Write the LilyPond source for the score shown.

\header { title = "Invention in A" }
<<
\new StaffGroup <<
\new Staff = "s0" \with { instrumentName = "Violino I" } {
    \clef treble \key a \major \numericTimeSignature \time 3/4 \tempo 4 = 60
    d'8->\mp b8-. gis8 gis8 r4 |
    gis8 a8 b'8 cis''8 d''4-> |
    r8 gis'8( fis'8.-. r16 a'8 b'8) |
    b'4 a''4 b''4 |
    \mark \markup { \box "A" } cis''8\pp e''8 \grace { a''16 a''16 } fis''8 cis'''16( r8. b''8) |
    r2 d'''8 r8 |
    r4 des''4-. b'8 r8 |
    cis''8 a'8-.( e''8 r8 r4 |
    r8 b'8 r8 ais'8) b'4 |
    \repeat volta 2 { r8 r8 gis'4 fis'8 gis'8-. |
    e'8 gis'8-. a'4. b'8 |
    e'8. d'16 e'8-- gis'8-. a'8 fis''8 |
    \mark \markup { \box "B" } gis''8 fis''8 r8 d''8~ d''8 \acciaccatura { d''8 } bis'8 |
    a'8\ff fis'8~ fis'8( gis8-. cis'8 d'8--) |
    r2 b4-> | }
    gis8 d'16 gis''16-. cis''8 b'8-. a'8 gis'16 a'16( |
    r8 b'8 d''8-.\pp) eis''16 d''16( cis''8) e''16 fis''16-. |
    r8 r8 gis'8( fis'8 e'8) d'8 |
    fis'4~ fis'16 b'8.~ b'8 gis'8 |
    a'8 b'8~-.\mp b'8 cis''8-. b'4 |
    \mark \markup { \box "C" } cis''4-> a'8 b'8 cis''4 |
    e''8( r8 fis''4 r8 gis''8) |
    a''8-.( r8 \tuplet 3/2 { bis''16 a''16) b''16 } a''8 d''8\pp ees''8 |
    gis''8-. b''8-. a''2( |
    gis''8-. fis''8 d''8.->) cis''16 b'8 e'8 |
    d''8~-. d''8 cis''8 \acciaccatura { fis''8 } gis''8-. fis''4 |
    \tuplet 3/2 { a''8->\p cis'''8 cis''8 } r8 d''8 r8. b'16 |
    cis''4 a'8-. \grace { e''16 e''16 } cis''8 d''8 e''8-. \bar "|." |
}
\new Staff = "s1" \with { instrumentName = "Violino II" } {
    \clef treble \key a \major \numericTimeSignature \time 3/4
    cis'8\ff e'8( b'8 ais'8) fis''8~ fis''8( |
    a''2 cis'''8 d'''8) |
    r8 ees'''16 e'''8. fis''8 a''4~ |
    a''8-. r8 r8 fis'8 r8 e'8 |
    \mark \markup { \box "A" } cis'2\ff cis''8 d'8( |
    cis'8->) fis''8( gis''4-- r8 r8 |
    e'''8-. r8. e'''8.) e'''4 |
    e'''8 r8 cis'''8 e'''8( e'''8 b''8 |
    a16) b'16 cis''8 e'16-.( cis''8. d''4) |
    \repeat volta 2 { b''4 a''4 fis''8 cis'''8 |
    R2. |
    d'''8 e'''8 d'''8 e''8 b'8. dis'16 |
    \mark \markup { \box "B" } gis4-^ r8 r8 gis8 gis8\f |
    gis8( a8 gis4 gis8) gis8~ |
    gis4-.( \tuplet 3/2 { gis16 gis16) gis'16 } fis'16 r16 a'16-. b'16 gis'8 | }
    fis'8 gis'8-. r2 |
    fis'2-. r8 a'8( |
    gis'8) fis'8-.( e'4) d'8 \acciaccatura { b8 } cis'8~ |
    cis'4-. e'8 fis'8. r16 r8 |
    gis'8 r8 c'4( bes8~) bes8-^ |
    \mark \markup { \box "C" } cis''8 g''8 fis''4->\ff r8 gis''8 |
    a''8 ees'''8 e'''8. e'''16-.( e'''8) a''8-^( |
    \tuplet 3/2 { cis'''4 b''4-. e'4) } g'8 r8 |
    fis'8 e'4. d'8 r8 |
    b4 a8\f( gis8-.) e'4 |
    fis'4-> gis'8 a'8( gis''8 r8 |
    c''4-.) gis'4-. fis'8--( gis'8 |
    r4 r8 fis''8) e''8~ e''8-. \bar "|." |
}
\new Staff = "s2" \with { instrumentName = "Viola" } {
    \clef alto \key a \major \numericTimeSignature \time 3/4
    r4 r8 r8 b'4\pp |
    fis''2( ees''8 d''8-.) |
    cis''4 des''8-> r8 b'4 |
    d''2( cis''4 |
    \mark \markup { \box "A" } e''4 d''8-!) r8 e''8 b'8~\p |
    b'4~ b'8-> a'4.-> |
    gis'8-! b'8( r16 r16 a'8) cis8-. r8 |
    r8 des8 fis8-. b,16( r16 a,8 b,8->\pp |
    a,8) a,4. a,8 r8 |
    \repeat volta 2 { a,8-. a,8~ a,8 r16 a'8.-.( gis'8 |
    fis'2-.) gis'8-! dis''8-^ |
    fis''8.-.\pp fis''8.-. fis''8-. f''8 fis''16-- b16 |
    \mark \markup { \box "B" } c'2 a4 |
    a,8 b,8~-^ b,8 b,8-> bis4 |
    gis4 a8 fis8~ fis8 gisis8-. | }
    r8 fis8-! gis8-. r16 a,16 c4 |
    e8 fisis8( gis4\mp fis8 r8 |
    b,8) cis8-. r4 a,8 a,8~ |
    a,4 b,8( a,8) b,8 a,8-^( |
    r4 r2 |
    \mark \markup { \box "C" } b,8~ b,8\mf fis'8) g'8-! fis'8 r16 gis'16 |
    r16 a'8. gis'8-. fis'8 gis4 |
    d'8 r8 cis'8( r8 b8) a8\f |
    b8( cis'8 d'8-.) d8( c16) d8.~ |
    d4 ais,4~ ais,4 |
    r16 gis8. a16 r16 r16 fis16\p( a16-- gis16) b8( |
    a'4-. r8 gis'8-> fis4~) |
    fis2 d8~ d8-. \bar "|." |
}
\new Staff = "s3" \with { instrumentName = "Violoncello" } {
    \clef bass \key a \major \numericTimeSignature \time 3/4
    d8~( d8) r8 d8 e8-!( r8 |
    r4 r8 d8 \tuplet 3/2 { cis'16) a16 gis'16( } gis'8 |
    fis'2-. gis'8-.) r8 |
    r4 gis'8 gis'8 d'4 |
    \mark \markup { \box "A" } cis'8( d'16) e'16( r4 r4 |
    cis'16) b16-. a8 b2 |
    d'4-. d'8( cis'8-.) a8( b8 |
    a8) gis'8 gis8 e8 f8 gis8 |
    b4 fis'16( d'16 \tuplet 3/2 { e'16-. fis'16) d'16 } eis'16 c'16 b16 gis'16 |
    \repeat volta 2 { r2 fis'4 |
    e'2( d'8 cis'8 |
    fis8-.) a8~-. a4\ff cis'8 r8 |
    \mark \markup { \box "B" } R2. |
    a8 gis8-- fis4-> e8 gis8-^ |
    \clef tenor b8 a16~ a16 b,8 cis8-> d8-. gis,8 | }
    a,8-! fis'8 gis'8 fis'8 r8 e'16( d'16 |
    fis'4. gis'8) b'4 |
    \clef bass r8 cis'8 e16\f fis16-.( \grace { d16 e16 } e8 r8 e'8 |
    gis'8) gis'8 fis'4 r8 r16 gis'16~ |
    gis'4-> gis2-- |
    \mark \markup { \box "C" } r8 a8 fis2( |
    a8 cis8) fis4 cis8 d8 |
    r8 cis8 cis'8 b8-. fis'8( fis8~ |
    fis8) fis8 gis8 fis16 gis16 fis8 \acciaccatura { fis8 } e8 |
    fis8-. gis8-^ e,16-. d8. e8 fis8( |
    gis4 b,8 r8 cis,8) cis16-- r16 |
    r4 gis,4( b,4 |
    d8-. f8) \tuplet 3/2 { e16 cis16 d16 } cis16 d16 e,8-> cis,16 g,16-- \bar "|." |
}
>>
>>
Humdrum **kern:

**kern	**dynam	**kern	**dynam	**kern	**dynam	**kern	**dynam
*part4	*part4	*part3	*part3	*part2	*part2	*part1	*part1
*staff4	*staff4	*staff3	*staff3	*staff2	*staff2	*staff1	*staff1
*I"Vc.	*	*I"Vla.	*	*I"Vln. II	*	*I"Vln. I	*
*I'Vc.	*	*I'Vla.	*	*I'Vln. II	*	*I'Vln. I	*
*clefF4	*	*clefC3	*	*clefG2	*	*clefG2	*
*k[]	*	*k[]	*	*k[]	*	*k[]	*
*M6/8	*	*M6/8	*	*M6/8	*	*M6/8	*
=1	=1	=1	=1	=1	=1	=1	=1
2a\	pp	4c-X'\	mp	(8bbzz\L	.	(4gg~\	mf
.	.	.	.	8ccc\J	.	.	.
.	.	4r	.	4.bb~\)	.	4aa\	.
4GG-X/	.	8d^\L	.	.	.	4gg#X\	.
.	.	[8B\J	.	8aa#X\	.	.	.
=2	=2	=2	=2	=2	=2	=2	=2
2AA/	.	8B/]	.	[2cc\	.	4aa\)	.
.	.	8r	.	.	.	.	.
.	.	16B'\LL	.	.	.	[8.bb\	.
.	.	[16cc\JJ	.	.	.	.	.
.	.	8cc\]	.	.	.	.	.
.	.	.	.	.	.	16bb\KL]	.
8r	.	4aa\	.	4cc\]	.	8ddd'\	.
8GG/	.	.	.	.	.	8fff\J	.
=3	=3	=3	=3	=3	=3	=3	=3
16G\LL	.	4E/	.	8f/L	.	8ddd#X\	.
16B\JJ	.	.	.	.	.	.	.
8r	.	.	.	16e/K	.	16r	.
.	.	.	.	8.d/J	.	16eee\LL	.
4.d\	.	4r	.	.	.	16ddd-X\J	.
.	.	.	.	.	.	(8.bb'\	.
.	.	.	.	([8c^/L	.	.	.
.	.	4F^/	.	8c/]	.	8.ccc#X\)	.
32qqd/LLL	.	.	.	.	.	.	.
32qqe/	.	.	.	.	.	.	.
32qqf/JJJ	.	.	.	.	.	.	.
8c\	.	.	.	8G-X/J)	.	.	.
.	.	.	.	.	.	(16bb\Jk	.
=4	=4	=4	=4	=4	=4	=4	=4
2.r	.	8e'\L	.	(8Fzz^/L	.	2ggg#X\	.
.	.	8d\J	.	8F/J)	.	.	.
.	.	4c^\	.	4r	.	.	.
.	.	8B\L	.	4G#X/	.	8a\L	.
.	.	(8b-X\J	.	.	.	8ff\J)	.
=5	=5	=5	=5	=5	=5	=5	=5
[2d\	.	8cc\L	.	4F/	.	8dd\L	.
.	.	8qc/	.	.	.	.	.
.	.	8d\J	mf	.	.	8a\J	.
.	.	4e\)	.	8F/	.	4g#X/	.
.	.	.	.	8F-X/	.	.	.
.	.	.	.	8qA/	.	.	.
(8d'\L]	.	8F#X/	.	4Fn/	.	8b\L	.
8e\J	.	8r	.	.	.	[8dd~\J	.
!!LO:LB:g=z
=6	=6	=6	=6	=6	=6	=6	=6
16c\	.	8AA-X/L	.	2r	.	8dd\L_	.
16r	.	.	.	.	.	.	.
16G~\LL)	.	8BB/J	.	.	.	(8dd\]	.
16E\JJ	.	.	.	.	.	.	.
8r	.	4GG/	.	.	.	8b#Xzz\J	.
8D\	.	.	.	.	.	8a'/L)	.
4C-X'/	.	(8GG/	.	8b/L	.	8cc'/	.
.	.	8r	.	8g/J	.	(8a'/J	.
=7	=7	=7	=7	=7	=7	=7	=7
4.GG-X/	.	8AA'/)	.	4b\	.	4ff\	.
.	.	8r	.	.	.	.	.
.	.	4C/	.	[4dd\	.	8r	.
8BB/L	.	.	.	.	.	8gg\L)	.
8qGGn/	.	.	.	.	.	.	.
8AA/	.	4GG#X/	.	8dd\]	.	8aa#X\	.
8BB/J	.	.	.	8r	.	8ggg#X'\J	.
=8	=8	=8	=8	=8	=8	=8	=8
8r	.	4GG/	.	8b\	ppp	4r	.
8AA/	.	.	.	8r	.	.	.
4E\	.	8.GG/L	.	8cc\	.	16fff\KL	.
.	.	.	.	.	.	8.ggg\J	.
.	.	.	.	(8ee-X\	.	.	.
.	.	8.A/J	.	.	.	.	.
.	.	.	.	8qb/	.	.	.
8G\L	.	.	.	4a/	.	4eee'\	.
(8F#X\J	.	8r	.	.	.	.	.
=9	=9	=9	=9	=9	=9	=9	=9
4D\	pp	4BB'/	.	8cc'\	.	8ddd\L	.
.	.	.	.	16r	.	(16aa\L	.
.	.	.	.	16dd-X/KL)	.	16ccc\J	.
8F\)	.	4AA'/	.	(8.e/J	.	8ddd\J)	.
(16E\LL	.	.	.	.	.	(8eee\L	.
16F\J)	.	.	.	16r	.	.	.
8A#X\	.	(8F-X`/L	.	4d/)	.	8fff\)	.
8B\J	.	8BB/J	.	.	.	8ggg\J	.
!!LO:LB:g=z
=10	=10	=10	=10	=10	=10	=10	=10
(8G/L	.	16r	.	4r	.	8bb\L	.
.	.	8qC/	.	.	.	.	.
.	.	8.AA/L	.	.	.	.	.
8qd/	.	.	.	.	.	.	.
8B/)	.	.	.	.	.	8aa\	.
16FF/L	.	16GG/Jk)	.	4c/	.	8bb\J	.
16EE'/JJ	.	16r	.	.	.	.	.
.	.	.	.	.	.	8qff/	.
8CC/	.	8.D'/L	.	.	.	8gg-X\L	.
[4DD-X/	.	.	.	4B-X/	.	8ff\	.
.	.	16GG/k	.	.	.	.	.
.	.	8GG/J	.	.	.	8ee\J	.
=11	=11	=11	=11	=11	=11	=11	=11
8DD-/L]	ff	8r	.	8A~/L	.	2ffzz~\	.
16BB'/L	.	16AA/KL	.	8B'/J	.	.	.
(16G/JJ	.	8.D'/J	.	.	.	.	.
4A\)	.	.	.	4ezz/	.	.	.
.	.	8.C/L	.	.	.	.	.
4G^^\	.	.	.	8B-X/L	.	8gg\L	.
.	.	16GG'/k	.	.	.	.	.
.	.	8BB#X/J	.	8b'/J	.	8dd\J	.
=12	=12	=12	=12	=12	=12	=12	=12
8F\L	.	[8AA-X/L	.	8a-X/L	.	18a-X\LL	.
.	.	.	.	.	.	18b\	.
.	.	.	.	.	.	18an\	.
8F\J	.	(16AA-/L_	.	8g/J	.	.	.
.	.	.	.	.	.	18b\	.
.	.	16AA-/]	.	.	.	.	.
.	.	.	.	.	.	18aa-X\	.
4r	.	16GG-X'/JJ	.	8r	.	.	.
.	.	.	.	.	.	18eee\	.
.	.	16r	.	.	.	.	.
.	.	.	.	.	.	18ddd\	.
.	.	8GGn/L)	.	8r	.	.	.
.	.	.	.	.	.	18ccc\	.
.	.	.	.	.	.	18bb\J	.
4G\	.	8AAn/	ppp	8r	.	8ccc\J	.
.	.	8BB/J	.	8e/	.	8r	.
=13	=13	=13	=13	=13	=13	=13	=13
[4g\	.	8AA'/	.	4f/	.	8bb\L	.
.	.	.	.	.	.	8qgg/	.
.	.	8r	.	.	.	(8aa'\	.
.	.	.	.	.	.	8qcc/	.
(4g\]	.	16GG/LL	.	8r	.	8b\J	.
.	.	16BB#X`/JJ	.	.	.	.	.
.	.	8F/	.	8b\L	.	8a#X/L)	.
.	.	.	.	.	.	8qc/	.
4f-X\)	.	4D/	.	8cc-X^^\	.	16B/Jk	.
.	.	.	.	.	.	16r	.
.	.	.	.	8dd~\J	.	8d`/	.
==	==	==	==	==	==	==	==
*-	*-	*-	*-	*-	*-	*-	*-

_EXERCISE BRIEF_:
Return every line in the rows above that contains the string "kern".

_TASK SOLUTION_:
Humdrum **kern:
**kern	**dynam	**kern	**dynam	**kern	**dynam	**kern	**dynam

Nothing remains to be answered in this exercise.